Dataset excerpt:
__________

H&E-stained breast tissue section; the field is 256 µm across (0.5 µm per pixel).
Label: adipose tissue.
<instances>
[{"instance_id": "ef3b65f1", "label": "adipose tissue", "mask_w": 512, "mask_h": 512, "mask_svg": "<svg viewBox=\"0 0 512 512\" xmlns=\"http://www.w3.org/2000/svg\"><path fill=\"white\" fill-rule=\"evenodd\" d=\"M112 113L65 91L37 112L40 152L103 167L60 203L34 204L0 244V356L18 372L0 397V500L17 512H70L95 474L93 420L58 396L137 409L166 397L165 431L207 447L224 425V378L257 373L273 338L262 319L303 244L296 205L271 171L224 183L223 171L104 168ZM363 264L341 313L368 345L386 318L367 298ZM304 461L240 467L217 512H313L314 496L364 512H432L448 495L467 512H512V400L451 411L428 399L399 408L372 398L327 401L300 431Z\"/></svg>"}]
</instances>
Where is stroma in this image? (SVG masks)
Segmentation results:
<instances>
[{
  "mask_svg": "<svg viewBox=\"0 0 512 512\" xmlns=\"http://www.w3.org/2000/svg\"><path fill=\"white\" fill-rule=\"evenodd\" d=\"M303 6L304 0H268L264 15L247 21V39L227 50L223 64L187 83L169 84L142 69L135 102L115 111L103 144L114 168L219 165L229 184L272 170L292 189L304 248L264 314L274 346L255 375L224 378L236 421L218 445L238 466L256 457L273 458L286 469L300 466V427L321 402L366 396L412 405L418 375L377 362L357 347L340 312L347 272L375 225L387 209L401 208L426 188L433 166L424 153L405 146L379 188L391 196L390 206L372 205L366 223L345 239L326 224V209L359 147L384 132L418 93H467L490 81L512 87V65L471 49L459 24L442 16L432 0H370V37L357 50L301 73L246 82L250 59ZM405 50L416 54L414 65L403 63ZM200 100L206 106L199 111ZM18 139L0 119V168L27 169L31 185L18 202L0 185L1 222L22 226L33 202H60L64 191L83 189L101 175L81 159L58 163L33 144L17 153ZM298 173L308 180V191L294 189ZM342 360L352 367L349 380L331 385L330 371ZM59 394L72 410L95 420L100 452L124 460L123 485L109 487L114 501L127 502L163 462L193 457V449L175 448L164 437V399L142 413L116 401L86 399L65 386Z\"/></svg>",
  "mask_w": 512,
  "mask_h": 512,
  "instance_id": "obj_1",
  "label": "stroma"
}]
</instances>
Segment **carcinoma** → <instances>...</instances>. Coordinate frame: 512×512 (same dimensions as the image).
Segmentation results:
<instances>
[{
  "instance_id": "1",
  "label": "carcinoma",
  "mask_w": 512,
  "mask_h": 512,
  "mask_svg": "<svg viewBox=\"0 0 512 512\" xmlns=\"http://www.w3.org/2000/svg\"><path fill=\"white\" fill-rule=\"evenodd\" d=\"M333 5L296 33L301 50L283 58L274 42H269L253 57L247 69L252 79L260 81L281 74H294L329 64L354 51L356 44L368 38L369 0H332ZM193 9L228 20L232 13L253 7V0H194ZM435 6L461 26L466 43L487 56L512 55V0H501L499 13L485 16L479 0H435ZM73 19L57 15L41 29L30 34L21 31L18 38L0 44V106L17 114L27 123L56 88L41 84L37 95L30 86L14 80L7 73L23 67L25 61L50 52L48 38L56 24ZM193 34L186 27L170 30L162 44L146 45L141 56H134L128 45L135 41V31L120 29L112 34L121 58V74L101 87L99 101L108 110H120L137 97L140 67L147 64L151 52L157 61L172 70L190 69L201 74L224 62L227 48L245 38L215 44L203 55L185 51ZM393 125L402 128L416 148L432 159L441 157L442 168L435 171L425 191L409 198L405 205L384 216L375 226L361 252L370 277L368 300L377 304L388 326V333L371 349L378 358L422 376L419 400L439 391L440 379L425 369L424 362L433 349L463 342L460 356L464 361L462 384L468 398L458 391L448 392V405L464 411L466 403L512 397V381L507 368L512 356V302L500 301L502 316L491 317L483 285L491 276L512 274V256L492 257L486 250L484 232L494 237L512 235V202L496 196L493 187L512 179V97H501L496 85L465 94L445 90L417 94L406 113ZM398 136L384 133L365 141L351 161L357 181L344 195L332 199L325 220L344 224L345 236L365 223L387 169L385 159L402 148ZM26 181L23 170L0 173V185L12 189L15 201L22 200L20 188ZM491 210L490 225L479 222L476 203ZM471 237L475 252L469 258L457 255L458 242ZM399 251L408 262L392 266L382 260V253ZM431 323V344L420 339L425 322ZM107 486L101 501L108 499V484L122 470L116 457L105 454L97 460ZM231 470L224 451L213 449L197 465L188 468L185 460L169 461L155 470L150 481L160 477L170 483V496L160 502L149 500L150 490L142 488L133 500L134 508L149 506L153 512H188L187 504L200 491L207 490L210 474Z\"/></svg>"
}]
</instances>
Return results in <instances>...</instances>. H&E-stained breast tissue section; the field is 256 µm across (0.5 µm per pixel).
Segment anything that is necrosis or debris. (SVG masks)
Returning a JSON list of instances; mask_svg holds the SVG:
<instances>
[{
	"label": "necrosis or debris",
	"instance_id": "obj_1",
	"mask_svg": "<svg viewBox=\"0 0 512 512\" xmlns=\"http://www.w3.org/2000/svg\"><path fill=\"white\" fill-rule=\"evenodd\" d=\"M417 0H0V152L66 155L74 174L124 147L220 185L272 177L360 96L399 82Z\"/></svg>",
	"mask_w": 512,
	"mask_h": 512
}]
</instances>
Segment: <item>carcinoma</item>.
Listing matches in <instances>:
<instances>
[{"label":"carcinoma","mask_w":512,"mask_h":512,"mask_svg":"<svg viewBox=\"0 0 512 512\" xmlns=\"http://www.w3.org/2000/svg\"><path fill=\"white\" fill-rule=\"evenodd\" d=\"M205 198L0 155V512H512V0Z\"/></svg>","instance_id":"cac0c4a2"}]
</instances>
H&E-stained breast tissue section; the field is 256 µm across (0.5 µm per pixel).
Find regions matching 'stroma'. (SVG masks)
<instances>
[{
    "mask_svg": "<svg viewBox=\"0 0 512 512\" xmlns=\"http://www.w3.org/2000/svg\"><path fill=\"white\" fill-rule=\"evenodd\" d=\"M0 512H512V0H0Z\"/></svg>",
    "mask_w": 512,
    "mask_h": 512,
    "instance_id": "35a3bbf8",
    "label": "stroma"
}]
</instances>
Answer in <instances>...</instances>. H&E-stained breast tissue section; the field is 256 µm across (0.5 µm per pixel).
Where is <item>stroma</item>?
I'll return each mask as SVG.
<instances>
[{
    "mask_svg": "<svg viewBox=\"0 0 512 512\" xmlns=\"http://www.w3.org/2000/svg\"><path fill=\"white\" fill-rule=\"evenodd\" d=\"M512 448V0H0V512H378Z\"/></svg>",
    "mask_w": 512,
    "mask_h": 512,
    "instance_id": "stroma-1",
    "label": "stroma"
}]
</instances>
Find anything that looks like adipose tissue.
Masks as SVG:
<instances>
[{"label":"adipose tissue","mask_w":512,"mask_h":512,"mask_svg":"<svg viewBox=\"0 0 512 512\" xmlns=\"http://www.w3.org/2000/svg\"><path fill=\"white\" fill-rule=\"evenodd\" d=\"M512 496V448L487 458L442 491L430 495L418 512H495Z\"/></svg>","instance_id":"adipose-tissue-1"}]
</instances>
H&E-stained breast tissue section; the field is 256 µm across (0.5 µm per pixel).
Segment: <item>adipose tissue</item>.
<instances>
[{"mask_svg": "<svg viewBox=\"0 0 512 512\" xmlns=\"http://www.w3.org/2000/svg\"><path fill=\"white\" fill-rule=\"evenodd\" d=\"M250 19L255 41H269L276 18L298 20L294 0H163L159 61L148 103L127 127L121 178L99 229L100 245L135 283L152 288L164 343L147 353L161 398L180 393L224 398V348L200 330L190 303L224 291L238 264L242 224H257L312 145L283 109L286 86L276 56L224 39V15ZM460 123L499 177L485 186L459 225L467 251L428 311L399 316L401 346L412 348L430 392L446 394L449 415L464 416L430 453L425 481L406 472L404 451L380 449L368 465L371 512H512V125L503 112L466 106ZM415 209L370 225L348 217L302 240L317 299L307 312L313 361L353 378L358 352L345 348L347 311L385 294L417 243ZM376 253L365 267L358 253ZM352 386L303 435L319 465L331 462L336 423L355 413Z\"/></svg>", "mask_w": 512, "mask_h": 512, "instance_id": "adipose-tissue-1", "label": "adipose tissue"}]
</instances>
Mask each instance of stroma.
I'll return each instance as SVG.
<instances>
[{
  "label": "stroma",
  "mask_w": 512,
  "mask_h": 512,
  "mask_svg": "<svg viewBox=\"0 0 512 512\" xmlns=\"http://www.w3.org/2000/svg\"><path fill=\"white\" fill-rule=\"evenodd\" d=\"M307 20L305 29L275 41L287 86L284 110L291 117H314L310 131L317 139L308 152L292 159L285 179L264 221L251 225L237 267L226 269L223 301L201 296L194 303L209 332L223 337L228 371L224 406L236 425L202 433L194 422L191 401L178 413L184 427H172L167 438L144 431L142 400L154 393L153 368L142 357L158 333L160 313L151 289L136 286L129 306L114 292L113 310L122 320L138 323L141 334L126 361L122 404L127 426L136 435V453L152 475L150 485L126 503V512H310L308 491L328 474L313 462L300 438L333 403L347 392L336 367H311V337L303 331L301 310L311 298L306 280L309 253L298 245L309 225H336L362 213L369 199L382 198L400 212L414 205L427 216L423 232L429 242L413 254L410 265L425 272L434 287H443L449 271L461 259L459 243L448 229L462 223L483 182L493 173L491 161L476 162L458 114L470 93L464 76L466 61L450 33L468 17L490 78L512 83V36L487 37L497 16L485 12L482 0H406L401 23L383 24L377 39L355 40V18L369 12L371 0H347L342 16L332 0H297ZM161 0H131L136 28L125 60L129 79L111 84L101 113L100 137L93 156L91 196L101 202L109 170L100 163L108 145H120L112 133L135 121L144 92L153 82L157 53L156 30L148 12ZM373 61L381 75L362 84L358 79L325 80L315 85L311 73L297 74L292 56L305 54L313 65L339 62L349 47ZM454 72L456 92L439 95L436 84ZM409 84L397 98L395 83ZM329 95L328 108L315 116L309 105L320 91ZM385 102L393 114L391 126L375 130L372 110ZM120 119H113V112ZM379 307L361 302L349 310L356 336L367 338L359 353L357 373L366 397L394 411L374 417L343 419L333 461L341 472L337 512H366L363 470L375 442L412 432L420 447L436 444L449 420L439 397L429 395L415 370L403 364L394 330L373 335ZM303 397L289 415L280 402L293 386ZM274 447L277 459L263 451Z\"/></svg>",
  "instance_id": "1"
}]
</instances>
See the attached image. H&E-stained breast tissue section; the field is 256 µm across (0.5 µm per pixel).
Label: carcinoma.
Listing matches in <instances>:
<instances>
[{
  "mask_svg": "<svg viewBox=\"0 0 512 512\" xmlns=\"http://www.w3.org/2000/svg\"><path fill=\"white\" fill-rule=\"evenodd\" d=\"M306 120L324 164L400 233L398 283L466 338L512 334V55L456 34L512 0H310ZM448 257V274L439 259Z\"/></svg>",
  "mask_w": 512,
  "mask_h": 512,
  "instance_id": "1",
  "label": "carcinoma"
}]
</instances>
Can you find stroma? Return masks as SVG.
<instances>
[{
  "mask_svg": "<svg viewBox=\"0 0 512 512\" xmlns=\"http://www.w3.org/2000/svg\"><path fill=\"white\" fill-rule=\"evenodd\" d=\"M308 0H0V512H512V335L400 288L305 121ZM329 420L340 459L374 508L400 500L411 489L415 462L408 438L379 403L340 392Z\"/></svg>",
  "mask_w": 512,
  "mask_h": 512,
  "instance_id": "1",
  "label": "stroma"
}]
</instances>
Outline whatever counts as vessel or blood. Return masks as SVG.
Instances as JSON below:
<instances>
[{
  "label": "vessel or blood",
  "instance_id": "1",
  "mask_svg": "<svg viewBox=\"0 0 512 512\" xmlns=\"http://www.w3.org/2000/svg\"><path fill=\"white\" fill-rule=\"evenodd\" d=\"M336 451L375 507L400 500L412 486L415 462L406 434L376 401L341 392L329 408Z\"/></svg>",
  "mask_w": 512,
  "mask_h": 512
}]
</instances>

__________

What the task asks:
Starting from the line with "Outline whatever counts" and ending with the final line of the data, quote every line exactly, both ends included.

Written reply:
Outline whatever counts as vessel or blood. Return masks as SVG.
Instances as JSON below:
<instances>
[{
  "label": "vessel or blood",
  "instance_id": "1",
  "mask_svg": "<svg viewBox=\"0 0 512 512\" xmlns=\"http://www.w3.org/2000/svg\"><path fill=\"white\" fill-rule=\"evenodd\" d=\"M336 451L375 507L400 500L412 486L415 462L406 434L376 401L341 392L329 408Z\"/></svg>",
  "mask_w": 512,
  "mask_h": 512
}]
</instances>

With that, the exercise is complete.